* **Your task**
While copying the entries exactly, leave out each picture they contain.

[[ Record set, beginning ]]

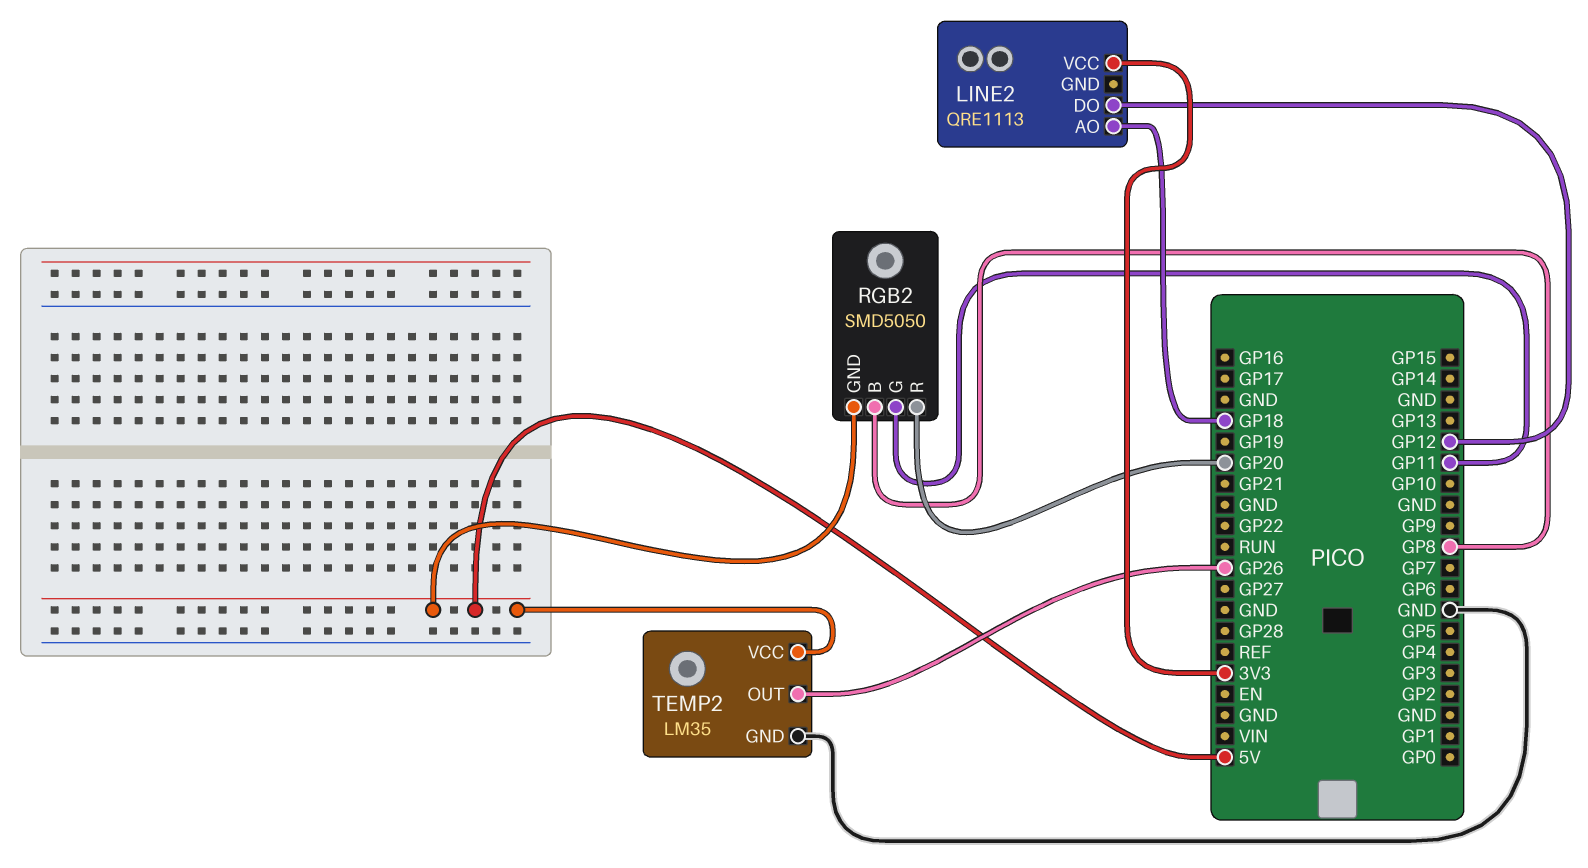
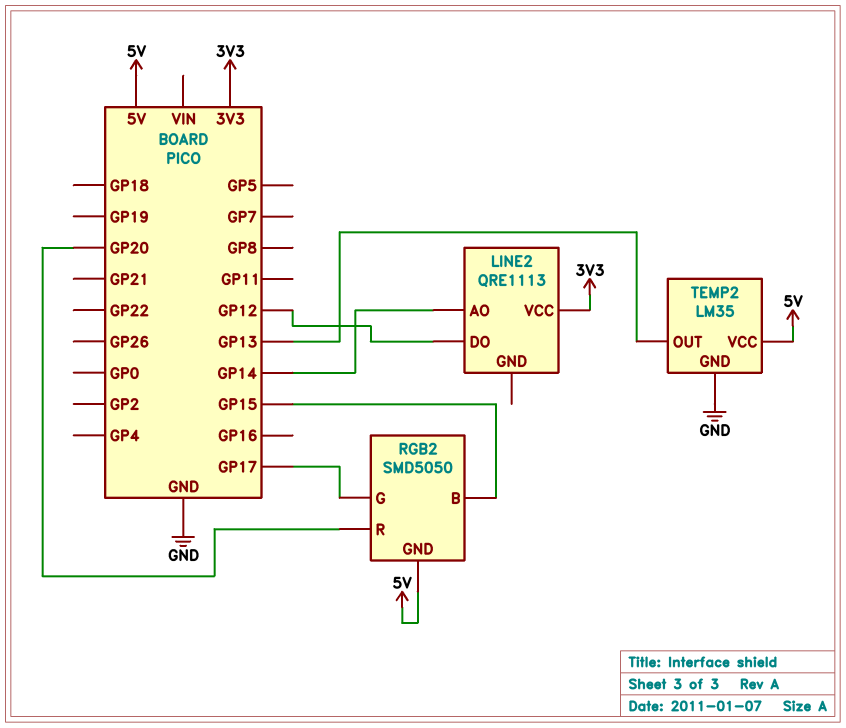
LINE2 pin AO: GP18 -> GP14
RGB2 pin B: GP8 -> GP15
RGB2 pin G: GP11 -> GP17
TEMP2 pin OUT: GP26 -> GP13

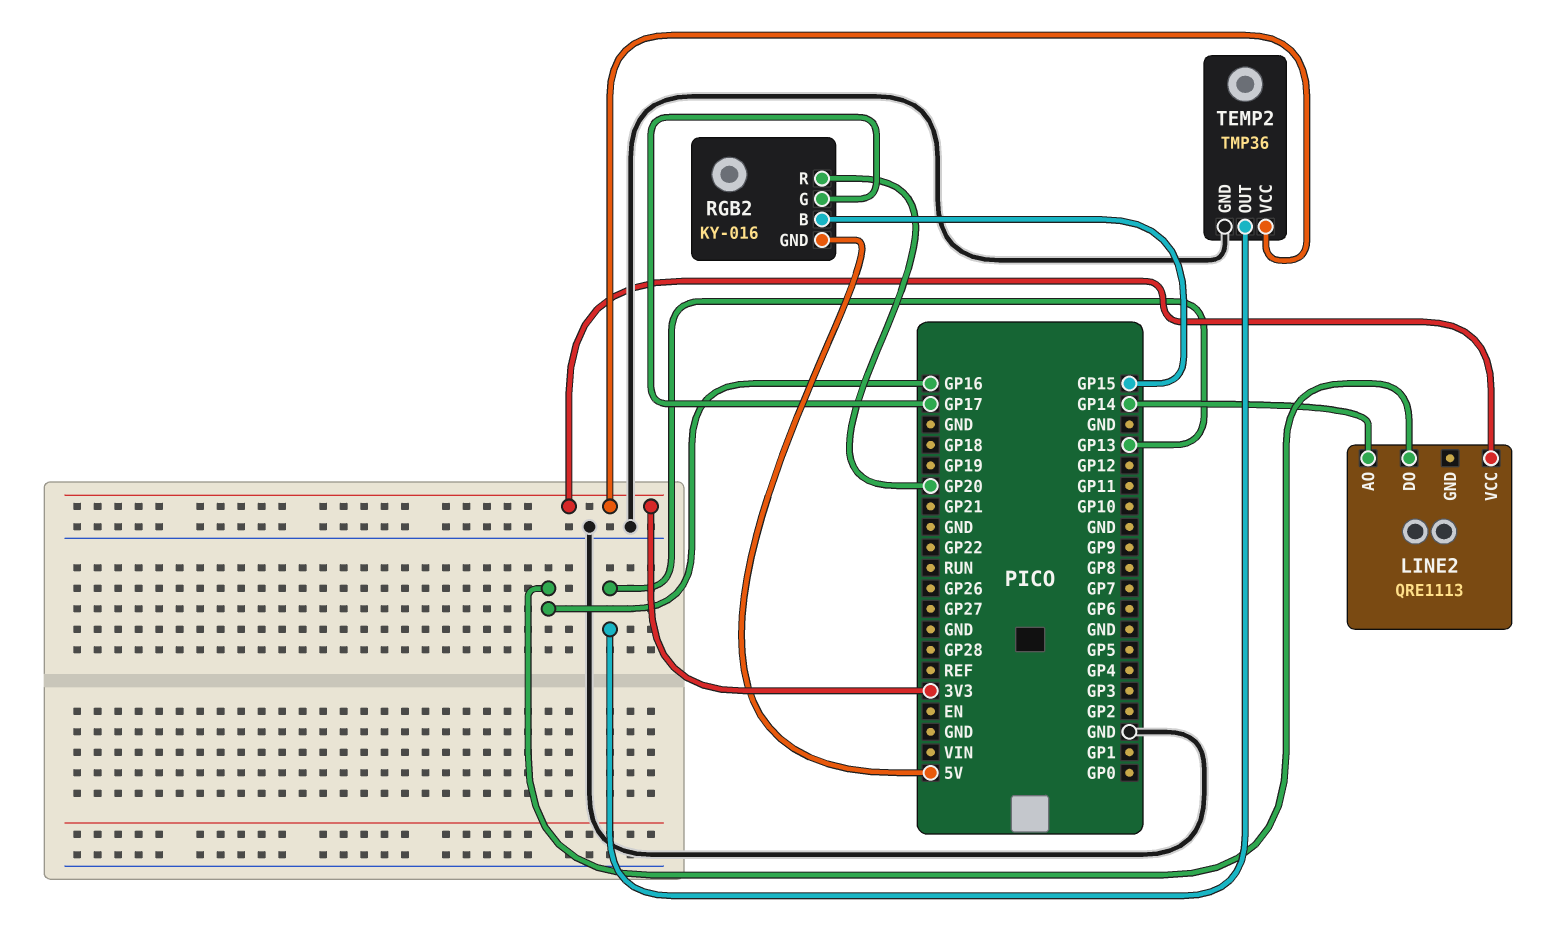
LINE2 pin DO: GP12 -> GP16
RGB2: SMD5050 -> KY-016
TEMP2: LM35 -> TMP36
TEMP2 pin VCC: 5V -> 3V3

[[ Record set, end ]]

* **Response**
LINE2 pin AO: GP18 -> GP14
RGB2 pin B: GP8 -> GP15
RGB2 pin G: GP11 -> GP17
TEMP2 pin OUT: GP26 -> GP13

LINE2 pin DO: GP12 -> GP16
RGB2: SMD5050 -> KY-016
TEMP2: LM35 -> TMP36
TEMP2 pin VCC: 5V -> 3V3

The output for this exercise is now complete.